(AVAILABLE DATA)
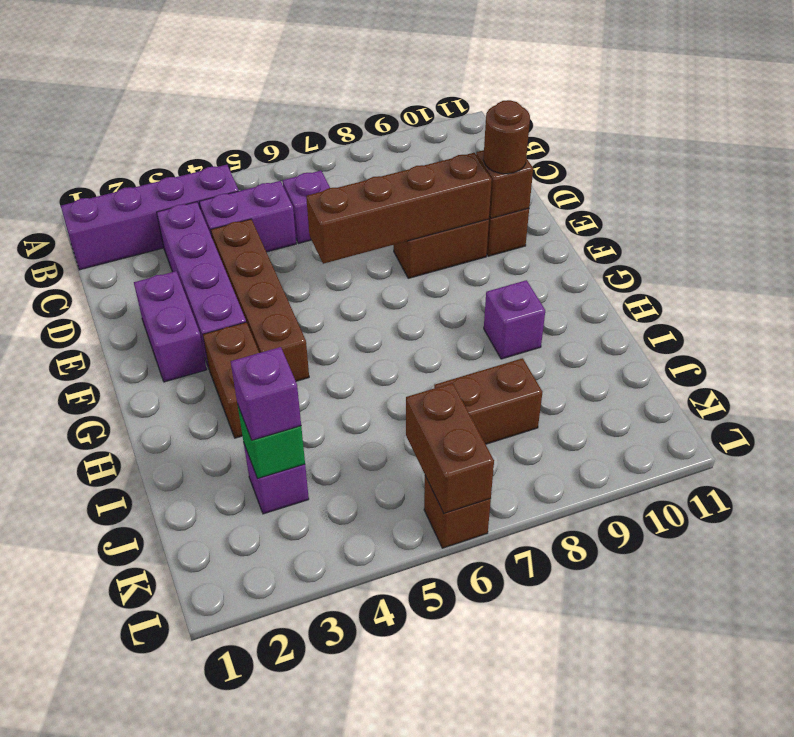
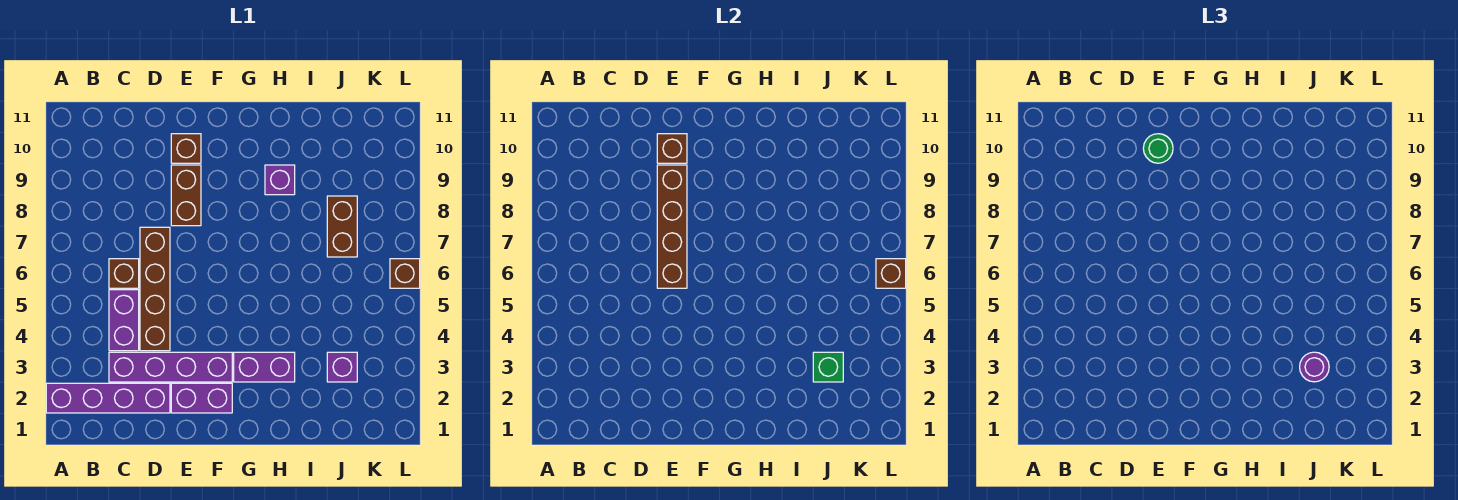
purple brick B1:B4 level 1 -> purple brick A2:D2 level 1
purple brick C6 level 1 -> brown brick C6 level 1
brown brick D4:G4 level 1 -> brown brick D4:D7 level 1
brown round brick E10 level 3 -> green round brick E10 level 3
brown brick G3:H3 level 1 -> purple brick G3:H3 level 1
purple brick J3 level 3 -> purple round brick J3 level 3
brown brick K6:L6 level 2 -> brown brick L6 level 2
(End AVAILABLE DATA)
[REQUIREMENT]
Retype exactly, please, each line from the line that contains "purple brick J3" through the last line of the entries above, with nothing added.

[ANSWER TO THIS PROBLEM]
purple brick J3 level 3 -> purple round brick J3 level 3
brown brick K6:L6 level 2 -> brown brick L6 level 2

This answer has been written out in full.